Will you extract the entries word for word? Images should not appear in the copy.

(Structured diff data)
════════

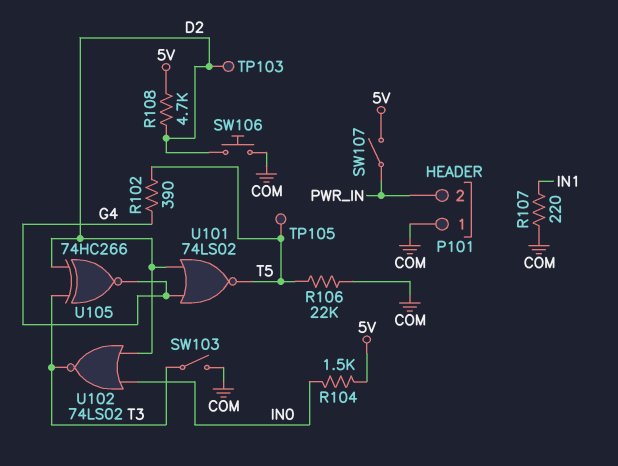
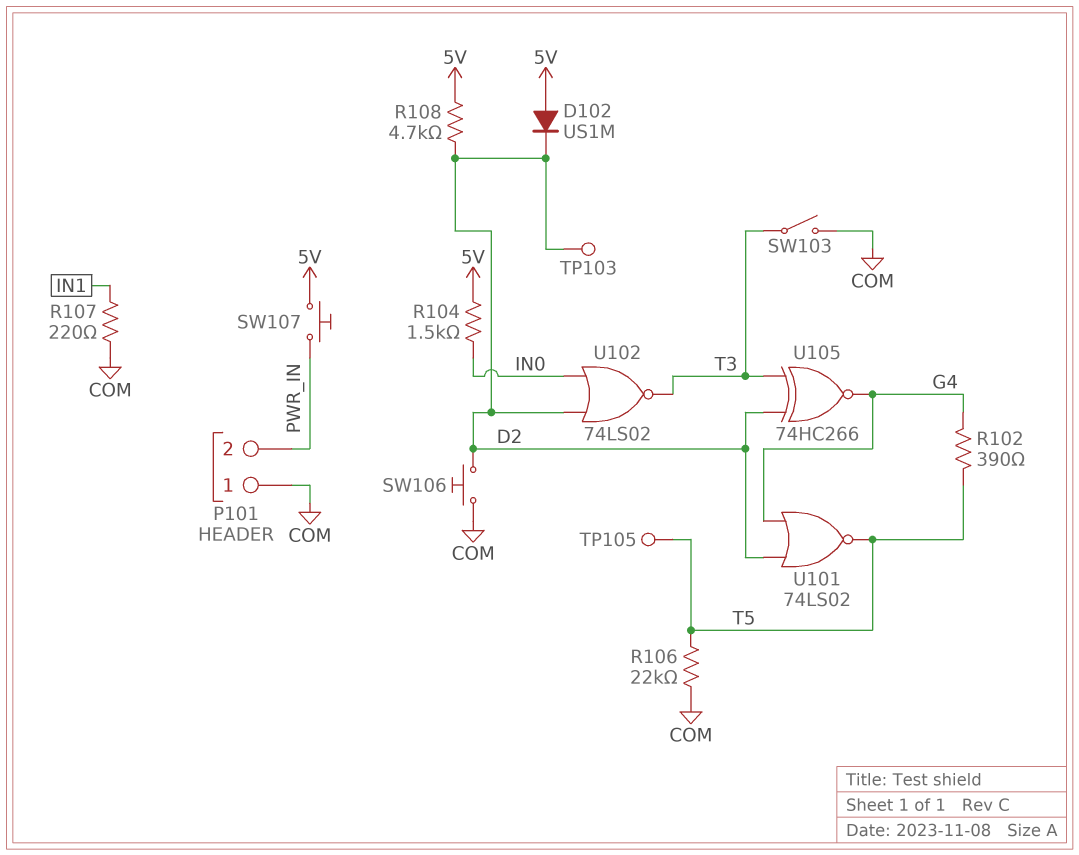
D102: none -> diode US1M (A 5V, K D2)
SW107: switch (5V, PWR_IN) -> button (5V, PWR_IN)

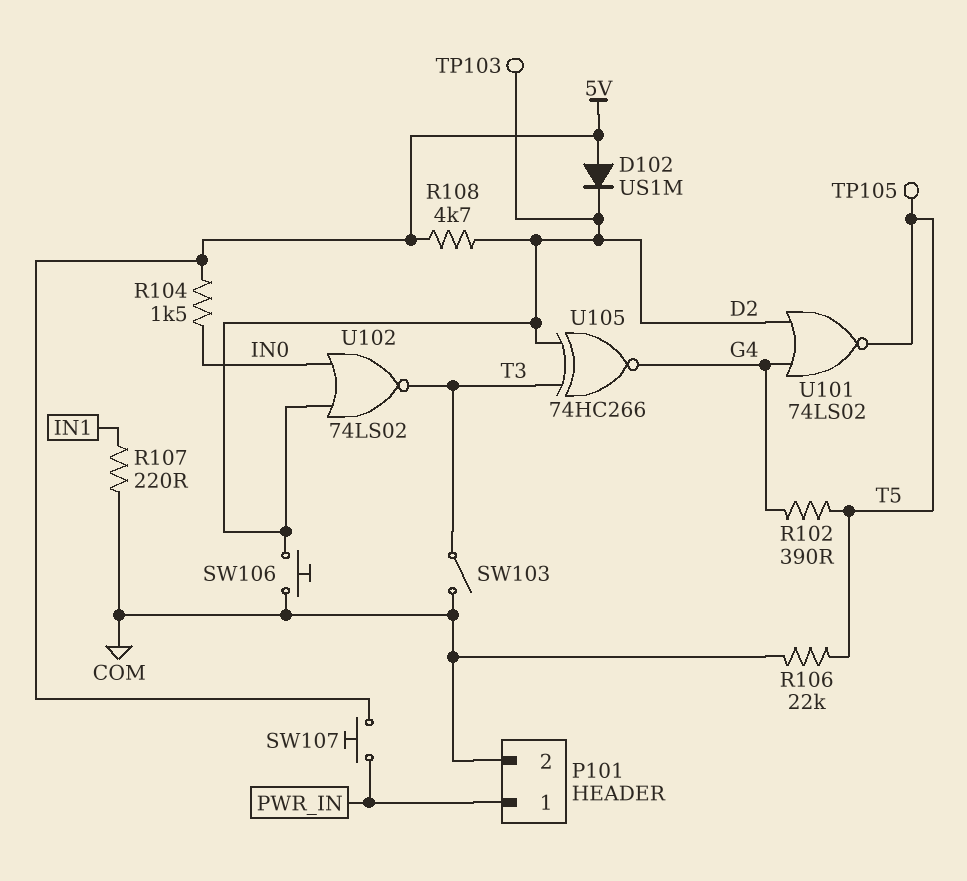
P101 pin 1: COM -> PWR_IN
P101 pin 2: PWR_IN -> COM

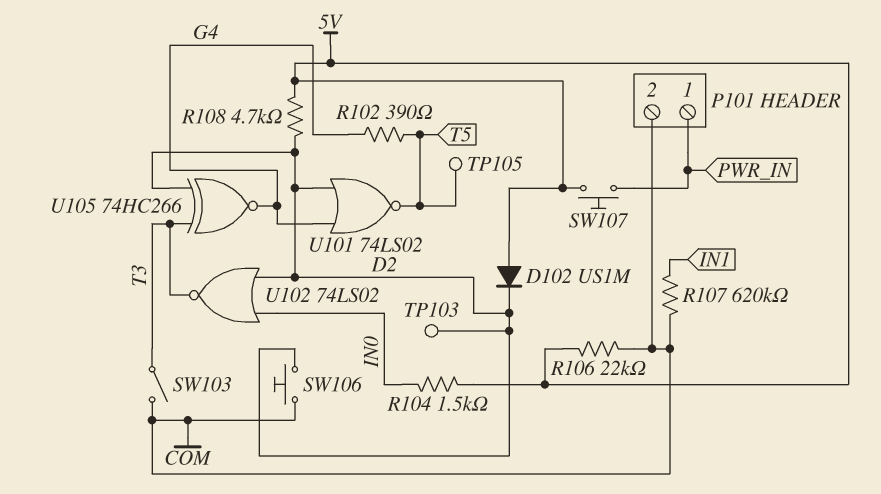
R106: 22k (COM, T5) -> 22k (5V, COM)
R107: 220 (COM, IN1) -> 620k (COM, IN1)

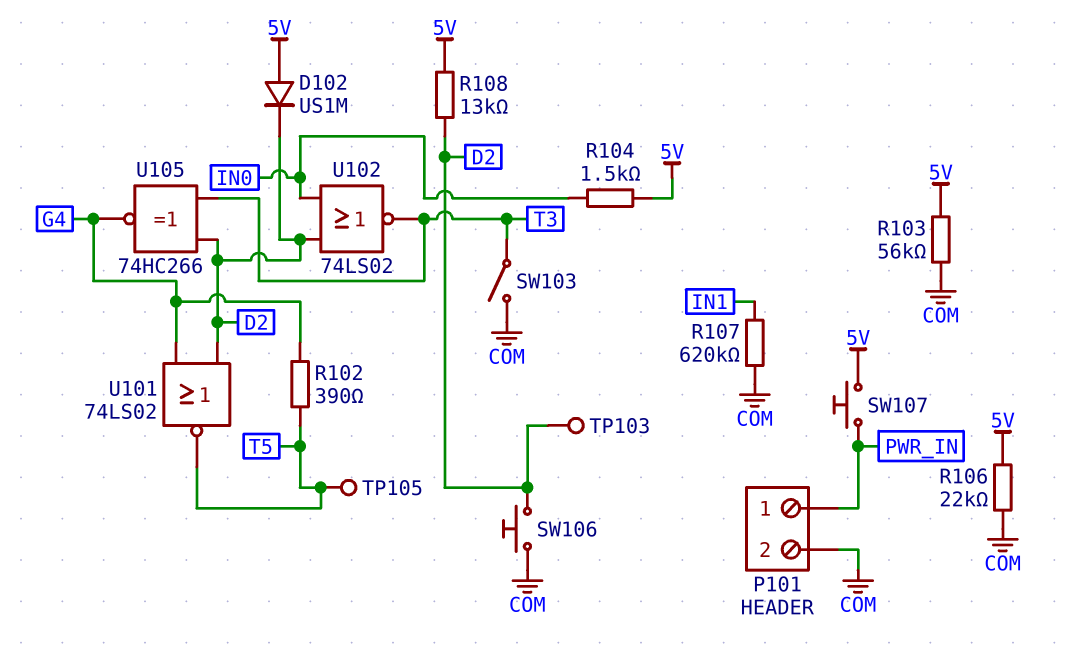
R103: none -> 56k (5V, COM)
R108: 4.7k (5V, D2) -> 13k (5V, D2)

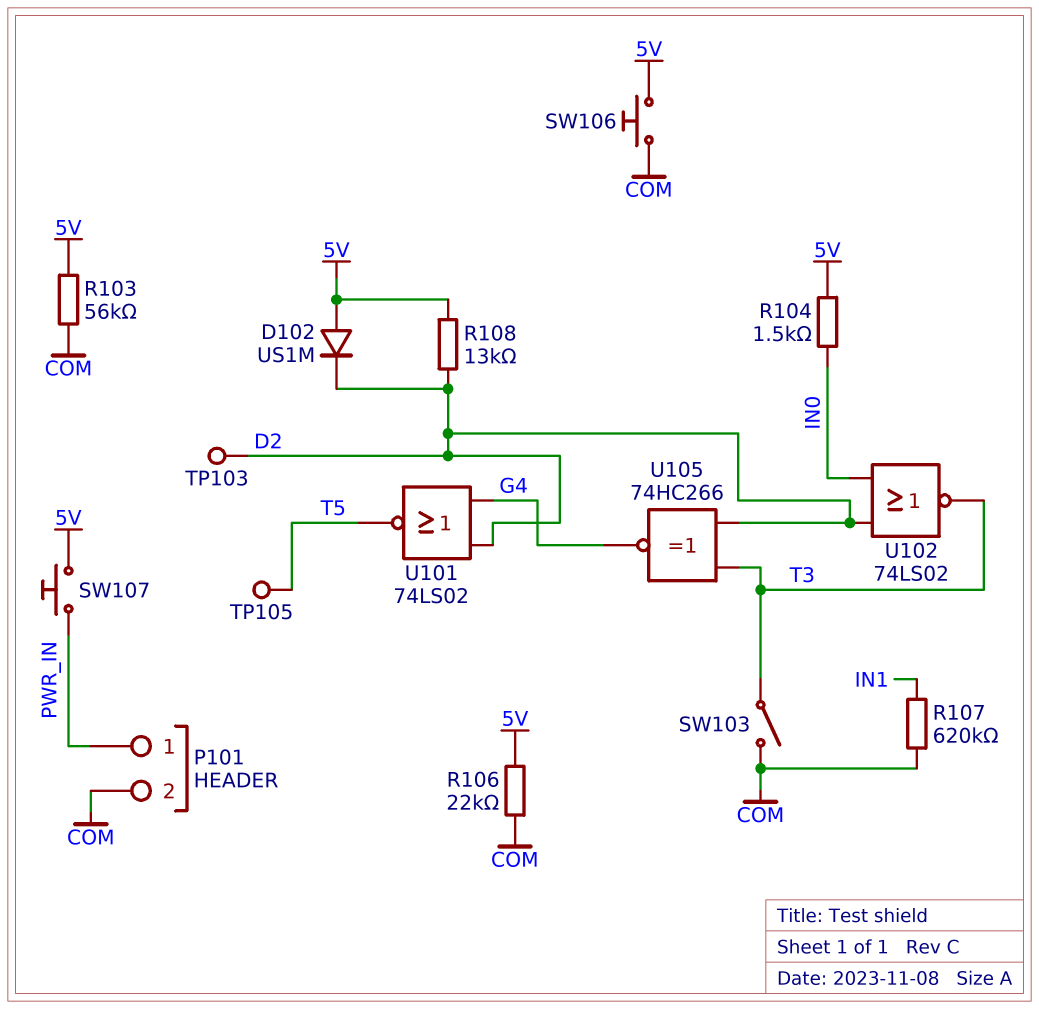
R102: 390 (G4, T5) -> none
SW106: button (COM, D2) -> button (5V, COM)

════════

--- FINISHED EXERCISE ---
D102: none -> diode US1M (A 5V, K D2)
SW107: switch (5V, PWR_IN) -> button (5V, PWR_IN)

P101 pin 1: COM -> PWR_IN
P101 pin 2: PWR_IN -> COM

R106: 22k (COM, T5) -> 22k (5V, COM)
R107: 220 (COM, IN1) -> 620k (COM, IN1)

R103: none -> 56k (5V, COM)
R108: 4.7k (5V, D2) -> 13k (5V, D2)

R102: 390 (G4, T5) -> none
SW106: button (COM, D2) -> button (5V, COM)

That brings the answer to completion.